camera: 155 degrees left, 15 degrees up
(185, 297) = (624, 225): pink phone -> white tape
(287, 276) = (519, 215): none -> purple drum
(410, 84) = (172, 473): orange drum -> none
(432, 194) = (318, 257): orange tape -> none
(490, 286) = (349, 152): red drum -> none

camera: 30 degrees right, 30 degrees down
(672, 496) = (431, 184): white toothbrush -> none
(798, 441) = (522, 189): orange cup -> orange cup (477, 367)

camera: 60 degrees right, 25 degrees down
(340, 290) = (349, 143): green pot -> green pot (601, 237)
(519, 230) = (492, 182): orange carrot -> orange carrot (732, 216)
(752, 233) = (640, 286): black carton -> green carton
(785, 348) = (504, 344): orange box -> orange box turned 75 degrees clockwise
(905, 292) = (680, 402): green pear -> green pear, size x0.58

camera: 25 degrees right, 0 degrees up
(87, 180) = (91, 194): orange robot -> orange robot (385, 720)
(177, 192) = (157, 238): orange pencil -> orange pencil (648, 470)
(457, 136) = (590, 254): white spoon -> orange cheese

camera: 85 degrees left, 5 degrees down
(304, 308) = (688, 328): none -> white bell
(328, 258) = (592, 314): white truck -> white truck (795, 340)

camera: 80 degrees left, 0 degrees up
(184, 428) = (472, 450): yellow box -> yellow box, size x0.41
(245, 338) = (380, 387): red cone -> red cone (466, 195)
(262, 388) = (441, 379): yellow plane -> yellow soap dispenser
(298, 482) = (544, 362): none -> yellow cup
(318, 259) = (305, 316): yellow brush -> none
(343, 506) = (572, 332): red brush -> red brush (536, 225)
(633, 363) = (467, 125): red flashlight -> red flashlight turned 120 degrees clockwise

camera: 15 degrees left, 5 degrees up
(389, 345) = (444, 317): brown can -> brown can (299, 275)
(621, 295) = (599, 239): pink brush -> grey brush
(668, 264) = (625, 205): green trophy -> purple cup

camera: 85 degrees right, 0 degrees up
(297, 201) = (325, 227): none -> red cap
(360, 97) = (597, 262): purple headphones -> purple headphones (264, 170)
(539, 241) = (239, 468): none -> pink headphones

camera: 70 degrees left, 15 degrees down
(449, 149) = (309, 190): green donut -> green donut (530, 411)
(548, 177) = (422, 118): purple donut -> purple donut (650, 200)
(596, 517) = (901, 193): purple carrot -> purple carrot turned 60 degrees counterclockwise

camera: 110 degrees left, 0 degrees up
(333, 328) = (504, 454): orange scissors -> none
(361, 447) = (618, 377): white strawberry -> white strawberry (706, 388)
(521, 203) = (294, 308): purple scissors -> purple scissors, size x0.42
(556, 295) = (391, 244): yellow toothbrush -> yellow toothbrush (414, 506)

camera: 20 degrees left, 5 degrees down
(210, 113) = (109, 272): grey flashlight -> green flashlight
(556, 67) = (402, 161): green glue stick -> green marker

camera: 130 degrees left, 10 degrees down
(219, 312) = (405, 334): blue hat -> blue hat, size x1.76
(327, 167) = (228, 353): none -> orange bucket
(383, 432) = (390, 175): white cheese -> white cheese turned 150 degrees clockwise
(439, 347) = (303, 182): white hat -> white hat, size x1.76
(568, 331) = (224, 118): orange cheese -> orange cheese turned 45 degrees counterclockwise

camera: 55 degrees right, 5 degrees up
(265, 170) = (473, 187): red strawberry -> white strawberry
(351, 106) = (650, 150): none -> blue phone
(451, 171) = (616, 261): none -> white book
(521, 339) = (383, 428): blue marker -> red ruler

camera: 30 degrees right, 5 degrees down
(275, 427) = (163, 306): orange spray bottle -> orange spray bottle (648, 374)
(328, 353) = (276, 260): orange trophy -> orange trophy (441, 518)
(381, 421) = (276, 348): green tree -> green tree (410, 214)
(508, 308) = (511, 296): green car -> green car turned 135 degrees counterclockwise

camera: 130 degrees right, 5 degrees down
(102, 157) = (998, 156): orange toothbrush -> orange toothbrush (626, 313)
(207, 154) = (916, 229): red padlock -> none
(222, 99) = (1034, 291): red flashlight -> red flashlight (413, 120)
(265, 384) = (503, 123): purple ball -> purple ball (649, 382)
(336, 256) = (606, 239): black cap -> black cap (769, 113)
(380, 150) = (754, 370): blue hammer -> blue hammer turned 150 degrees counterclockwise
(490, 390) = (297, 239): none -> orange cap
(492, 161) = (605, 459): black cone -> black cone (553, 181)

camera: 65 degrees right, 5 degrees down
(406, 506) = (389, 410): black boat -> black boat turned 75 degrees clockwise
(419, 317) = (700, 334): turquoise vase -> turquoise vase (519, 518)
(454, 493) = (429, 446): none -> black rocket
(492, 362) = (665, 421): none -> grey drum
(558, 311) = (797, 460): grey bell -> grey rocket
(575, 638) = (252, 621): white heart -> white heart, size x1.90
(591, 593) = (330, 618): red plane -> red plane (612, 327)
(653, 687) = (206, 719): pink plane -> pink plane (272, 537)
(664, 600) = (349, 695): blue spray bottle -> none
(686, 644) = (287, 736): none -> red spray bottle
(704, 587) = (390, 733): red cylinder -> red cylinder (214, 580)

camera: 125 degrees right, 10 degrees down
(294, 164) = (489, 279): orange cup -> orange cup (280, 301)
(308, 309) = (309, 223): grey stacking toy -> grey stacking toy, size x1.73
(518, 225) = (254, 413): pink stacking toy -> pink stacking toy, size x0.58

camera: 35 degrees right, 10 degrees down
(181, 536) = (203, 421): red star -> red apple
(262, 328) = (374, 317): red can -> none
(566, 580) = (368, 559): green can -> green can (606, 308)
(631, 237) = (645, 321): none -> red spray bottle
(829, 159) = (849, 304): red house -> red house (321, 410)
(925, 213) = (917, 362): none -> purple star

════

_What is needed_
Once you find the line with "(449, 149) = (309, 190): green" in the entries above, output it and each line after it up to and including the line with "(556, 295) = (391, 244): yellow", and nothing else.

_Reply_
(449, 149) = (309, 190): green donut -> green donut (530, 411)
(548, 177) = (422, 118): purple donut -> purple donut (650, 200)
(596, 517) = (901, 193): purple carrot -> purple carrot turned 60 degrees counterclockwise

camera: 110 degrees left, 0 degrees up
(333, 328) = (504, 454): orange scissors -> none
(361, 447) = (618, 377): white strawberry -> white strawberry (706, 388)
(521, 203) = (294, 308): purple scissors -> purple scissors, size x0.42
(556, 295) = (391, 244): yellow toothbrush -> yellow toothbrush (414, 506)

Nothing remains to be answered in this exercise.